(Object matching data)
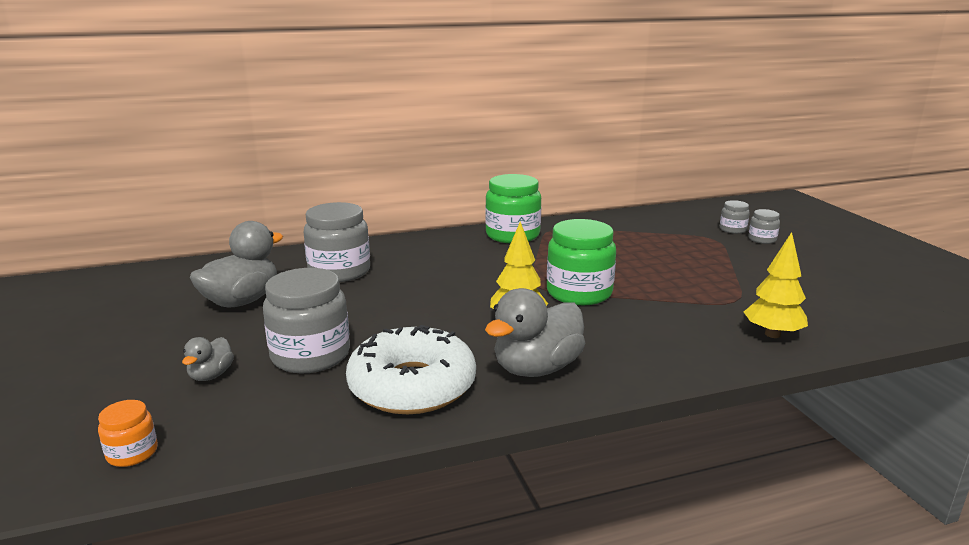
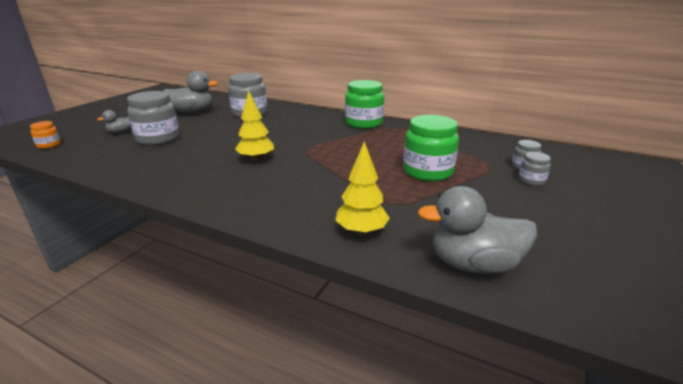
camera: 45 degrees right, 5 degrees up
(412, 385) = (152, 164): white donut -> none
(536, 368) = (204, 181): grey duck -> grey duck (473, 264)
(579, 293) = (317, 160): green jar -> green jar (427, 171)

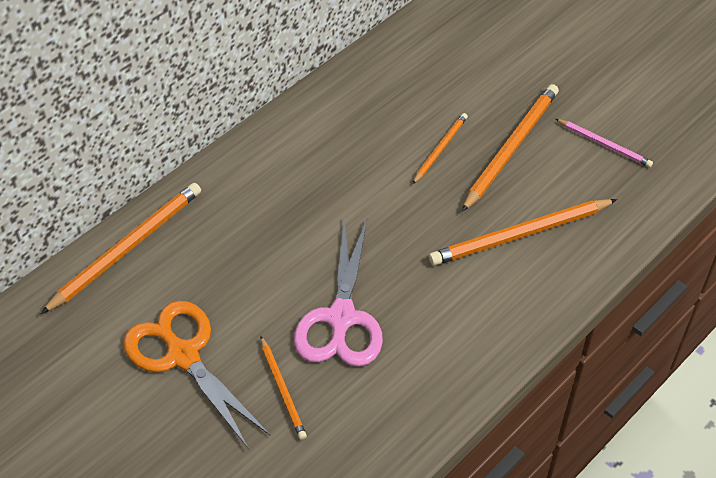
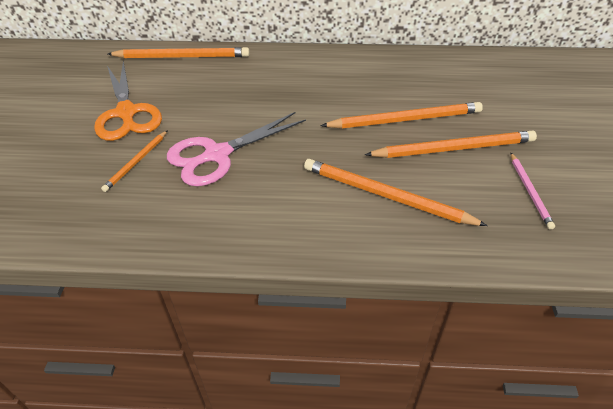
camera: 50 degrees right, 5 degrees down
(183, 356) = (126, 113): orange scissors -> orange scissors turned 150 degrees clockwise
(440, 149) = (405, 119): orange pencil -> orange pencil, size x1.80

About this exercise: Each entry above should be written out verbatim, minus its pictures.

Answer:
camera: 45 degrees right, 5 degrees up
(412, 385) = (152, 164): white donut -> none
(536, 368) = (204, 181): grey duck -> grey duck (473, 264)
(579, 293) = (317, 160): green jar -> green jar (427, 171)

camera: 50 degrees right, 5 degrees down
(183, 356) = (126, 113): orange scissors -> orange scissors turned 150 degrees clockwise
(440, 149) = (405, 119): orange pencil -> orange pencil, size x1.80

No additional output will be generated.